__Exercise goal__: Count the lines in the items below that contain the string "time". Reply with the number alone.

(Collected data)
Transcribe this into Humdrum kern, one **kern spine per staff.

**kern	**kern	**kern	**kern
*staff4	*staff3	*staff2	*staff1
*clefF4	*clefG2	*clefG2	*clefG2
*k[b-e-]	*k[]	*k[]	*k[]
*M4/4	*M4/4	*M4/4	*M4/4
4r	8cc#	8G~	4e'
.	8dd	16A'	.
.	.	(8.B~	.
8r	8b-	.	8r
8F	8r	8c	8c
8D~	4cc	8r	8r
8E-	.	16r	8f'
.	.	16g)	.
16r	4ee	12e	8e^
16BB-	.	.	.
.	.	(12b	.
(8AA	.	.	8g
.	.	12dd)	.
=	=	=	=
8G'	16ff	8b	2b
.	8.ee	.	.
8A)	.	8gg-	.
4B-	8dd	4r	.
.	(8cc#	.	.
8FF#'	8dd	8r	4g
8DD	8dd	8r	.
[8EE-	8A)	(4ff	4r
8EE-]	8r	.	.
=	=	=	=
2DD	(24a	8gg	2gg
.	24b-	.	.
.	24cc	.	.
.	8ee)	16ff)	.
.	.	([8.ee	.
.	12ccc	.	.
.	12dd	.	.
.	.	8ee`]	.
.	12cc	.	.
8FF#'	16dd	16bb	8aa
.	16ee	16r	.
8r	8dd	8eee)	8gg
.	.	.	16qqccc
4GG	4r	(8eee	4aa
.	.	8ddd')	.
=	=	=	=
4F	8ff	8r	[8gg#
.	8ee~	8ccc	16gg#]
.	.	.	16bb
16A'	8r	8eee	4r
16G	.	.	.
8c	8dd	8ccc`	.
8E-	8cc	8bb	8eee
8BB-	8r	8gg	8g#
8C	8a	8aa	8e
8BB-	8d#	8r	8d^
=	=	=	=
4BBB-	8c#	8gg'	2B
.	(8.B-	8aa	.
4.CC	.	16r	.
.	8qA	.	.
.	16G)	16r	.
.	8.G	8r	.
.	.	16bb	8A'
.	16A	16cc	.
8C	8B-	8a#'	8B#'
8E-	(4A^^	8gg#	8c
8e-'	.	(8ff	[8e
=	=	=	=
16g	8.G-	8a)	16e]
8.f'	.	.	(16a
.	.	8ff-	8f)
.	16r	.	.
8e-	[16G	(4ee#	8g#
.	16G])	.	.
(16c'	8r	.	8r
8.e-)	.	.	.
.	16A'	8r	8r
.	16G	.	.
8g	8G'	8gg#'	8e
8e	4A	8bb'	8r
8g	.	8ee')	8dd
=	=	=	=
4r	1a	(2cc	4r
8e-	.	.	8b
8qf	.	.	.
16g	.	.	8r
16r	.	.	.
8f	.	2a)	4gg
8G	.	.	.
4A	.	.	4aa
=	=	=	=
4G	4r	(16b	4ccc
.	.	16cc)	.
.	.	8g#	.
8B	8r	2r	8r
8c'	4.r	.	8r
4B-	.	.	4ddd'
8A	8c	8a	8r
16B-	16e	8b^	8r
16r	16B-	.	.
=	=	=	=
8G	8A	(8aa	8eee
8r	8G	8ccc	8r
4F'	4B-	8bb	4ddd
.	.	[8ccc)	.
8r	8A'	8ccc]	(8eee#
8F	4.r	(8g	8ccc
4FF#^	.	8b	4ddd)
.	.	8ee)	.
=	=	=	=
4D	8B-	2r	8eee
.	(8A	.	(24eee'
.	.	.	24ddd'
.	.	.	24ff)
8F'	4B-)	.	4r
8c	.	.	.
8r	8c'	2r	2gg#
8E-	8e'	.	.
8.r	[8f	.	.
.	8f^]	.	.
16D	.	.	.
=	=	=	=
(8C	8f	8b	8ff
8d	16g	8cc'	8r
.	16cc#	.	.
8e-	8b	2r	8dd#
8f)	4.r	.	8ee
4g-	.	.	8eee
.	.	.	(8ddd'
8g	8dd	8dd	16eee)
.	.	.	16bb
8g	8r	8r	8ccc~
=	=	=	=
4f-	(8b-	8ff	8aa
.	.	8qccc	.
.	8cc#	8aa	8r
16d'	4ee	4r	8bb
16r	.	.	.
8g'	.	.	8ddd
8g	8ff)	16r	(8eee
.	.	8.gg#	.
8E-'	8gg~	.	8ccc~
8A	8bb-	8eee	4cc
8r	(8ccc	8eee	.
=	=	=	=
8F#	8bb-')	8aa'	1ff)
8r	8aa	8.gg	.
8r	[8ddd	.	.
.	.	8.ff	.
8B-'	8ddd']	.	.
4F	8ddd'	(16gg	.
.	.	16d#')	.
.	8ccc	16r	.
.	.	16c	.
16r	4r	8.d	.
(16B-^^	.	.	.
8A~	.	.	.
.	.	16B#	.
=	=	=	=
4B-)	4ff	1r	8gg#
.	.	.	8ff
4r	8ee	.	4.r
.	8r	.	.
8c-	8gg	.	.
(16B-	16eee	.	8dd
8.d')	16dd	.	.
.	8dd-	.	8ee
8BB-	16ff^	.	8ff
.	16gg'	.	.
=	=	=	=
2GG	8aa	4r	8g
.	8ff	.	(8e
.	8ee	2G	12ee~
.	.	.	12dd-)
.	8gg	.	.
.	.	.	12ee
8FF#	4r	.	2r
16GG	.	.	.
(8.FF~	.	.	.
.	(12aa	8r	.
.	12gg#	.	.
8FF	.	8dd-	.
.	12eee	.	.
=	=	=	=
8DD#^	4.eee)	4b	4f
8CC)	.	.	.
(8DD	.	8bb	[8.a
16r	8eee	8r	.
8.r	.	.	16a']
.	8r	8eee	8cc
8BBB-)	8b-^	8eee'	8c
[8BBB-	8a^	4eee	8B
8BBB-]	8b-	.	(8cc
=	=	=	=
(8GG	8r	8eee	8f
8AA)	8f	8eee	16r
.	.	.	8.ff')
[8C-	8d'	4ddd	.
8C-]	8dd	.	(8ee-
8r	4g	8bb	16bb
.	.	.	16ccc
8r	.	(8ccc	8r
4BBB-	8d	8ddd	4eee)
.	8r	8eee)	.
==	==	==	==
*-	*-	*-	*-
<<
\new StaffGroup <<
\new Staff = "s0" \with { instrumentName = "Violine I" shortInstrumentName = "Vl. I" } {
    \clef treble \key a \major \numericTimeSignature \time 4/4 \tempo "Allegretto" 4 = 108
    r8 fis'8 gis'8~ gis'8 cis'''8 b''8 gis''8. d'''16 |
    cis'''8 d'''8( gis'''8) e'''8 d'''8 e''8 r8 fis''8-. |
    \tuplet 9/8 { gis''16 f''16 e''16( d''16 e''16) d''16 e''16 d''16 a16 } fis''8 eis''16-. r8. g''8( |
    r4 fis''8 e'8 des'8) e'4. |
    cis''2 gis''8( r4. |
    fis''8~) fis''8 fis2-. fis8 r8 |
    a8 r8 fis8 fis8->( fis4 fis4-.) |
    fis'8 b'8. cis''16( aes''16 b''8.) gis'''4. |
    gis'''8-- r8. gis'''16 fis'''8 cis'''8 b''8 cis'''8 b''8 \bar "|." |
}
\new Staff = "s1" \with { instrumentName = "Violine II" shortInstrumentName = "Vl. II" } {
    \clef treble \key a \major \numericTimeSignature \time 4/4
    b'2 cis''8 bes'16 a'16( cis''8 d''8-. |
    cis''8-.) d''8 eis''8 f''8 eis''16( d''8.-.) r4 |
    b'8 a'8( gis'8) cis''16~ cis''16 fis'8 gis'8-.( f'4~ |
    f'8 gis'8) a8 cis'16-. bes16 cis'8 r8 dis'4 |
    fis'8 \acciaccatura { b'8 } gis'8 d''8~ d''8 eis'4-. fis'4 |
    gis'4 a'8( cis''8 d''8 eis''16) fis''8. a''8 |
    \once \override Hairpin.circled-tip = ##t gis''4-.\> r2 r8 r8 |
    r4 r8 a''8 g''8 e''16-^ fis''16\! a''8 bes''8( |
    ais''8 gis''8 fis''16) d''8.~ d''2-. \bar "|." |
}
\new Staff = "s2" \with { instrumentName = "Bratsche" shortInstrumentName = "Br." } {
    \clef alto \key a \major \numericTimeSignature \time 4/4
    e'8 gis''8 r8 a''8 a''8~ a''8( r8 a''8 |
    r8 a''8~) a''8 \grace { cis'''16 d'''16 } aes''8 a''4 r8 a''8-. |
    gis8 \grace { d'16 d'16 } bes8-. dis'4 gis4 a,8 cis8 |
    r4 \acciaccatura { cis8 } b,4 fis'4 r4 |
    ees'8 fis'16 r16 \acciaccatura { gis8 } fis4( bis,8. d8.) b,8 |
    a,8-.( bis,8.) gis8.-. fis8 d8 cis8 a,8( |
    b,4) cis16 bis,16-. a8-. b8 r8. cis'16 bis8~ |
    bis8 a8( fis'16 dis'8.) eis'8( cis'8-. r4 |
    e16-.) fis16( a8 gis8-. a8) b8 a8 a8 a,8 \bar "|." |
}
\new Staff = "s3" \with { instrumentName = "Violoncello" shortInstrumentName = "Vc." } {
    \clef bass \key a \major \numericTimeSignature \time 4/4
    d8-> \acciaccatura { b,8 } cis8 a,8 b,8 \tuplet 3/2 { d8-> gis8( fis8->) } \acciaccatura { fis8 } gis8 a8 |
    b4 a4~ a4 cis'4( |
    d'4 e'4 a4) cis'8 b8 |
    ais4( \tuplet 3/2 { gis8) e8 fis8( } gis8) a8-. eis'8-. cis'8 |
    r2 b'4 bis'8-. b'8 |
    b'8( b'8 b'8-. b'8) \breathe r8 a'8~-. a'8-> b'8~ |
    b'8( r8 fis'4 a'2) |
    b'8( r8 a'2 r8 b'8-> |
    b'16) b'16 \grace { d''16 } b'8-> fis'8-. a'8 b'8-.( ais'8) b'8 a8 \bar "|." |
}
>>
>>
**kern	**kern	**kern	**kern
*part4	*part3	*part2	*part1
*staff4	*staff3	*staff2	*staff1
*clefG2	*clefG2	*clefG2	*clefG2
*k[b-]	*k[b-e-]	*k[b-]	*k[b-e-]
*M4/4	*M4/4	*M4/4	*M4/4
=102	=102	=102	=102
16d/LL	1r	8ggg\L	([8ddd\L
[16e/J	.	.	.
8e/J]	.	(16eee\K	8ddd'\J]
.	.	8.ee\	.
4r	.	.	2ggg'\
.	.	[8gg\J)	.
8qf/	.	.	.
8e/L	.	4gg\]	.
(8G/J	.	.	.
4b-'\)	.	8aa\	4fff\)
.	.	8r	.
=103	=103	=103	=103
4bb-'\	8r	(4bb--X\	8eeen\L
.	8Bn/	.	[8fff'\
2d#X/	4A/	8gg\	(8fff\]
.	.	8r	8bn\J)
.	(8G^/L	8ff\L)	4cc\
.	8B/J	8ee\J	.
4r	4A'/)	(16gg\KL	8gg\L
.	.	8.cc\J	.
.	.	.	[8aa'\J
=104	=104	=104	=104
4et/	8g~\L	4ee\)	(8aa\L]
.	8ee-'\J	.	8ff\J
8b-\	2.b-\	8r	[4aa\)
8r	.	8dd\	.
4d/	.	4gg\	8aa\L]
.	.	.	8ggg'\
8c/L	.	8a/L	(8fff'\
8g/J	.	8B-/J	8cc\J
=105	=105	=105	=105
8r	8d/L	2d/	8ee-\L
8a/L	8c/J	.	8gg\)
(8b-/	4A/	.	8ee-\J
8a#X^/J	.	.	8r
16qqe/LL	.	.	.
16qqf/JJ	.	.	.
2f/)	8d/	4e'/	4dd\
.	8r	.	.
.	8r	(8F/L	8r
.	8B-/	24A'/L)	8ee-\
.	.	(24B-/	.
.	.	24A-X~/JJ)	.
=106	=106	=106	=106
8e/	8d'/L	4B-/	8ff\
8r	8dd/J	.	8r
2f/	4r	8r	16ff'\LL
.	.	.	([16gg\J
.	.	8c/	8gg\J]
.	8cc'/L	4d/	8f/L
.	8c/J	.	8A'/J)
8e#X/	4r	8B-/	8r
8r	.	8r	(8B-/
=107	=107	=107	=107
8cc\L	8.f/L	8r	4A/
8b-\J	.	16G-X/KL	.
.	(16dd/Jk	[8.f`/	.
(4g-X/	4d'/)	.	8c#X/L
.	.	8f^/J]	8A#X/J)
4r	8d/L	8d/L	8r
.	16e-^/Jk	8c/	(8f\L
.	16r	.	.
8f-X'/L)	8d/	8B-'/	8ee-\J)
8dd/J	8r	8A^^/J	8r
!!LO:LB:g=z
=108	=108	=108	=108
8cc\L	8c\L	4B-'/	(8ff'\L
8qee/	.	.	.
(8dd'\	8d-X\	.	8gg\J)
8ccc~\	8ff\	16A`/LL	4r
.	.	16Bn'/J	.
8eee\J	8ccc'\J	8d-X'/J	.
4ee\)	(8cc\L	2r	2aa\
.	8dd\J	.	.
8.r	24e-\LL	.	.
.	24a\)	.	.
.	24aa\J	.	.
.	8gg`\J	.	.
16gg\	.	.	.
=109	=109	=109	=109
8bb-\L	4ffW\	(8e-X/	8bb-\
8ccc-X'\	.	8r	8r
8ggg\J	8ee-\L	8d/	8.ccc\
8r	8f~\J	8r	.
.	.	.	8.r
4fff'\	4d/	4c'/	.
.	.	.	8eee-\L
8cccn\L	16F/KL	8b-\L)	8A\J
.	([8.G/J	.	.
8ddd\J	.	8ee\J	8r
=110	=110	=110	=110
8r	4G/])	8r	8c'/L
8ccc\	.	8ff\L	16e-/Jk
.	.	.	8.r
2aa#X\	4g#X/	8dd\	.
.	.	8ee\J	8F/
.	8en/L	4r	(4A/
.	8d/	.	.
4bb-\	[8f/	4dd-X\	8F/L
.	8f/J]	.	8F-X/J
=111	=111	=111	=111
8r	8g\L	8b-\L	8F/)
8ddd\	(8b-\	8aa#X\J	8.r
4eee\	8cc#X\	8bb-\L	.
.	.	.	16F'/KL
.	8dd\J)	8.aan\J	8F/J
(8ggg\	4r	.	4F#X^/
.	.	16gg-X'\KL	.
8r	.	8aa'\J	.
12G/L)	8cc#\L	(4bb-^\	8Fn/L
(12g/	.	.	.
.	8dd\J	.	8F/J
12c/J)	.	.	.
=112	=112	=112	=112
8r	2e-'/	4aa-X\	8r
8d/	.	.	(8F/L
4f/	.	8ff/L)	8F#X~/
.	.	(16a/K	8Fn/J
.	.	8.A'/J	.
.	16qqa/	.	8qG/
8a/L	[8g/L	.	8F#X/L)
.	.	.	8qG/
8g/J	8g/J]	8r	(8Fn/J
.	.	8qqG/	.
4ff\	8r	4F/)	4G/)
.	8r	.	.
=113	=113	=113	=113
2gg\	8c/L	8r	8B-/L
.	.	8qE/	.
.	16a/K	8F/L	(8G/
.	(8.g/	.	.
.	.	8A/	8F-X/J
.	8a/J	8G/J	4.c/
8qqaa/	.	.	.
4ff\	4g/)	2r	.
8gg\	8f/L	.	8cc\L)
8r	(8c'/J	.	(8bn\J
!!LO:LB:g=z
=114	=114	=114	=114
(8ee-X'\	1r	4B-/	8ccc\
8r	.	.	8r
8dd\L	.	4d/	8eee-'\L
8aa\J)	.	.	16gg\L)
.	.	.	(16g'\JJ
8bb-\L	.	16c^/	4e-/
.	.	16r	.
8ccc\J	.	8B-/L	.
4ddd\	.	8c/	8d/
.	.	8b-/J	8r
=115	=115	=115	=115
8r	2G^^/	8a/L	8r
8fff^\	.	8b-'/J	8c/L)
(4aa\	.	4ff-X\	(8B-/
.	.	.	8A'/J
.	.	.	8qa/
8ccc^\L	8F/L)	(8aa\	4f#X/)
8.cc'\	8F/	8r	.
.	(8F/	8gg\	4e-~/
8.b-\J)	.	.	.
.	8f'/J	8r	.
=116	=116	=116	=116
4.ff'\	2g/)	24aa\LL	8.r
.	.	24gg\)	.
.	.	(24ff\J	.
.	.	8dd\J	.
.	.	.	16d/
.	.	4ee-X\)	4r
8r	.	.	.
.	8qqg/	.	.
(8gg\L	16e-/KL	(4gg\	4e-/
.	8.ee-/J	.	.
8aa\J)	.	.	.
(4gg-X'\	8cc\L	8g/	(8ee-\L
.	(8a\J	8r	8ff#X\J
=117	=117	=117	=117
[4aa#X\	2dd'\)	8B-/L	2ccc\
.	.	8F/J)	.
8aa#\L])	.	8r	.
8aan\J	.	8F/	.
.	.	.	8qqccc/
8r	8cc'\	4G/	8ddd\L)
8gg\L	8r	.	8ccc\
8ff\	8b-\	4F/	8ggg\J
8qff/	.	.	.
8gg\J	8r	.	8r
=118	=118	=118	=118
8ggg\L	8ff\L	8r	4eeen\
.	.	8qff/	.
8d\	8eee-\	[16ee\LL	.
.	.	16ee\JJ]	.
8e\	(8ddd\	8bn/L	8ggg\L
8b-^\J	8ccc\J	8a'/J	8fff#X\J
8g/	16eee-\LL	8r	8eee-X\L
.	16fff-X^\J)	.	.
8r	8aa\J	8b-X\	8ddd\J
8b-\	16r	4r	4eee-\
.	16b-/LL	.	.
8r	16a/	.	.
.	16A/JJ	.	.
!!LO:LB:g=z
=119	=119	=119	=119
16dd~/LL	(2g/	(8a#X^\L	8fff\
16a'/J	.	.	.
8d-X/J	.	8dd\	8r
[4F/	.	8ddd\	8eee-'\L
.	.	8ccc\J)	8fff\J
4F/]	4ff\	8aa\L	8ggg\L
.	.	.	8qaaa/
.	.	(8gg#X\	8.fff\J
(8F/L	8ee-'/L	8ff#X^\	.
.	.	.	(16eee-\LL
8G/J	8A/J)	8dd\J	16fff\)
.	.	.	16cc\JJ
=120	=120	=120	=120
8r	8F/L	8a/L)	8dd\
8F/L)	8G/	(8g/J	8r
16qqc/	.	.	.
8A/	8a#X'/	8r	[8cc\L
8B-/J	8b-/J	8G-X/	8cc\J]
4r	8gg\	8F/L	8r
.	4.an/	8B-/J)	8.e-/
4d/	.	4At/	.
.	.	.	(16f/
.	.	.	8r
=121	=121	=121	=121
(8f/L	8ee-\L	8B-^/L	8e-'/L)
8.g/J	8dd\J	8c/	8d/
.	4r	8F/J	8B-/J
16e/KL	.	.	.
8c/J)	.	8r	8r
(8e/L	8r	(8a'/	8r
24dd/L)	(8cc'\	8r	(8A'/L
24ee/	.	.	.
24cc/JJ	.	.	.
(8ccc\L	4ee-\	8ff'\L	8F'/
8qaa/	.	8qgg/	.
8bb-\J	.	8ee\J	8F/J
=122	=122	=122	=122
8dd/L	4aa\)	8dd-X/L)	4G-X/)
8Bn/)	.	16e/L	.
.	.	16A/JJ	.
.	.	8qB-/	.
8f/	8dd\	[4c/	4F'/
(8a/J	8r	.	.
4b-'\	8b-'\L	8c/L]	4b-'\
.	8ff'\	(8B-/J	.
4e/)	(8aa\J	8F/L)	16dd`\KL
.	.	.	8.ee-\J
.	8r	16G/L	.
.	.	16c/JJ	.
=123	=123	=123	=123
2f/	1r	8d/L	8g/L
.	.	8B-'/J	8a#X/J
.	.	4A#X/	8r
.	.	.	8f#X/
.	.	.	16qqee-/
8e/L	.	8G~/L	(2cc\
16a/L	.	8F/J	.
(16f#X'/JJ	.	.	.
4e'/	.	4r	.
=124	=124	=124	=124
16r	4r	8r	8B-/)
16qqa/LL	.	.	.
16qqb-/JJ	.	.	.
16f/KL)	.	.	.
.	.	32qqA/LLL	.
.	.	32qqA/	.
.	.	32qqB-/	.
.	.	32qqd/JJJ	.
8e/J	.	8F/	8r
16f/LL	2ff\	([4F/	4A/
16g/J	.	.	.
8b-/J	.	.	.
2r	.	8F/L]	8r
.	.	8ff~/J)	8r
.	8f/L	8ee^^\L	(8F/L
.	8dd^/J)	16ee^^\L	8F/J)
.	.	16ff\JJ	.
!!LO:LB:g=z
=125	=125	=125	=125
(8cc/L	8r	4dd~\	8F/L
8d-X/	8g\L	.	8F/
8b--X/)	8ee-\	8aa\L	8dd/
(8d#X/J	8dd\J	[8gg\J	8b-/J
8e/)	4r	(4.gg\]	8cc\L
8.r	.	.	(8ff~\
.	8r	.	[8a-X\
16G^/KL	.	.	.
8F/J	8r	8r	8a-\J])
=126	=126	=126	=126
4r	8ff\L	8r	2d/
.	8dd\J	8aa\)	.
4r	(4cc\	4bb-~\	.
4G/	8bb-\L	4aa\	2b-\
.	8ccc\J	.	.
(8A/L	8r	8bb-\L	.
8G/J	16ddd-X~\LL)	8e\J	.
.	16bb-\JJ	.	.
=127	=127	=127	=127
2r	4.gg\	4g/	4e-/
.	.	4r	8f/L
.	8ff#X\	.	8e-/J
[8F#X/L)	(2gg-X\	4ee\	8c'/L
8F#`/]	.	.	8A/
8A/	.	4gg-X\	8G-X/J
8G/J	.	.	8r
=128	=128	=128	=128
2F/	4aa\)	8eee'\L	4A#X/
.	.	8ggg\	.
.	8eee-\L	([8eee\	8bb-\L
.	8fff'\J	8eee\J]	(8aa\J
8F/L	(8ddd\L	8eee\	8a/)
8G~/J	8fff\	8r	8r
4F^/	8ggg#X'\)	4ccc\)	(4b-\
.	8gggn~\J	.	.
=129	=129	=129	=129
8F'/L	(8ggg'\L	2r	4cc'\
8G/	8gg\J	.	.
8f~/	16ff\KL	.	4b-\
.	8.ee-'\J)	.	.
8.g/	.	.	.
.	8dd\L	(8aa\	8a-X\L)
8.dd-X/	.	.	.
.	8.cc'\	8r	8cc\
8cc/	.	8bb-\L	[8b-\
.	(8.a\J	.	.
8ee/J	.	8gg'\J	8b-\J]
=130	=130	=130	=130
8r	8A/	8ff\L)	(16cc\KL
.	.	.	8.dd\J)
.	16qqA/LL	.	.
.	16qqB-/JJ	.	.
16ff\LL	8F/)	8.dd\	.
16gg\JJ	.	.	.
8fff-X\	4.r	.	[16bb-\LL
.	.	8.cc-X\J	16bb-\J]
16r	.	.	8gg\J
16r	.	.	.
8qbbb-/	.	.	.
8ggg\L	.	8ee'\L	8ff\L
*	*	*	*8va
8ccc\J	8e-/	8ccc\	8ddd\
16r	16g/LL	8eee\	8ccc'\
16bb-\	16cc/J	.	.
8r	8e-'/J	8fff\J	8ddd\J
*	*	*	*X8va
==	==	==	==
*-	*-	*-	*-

__Written answer__: 4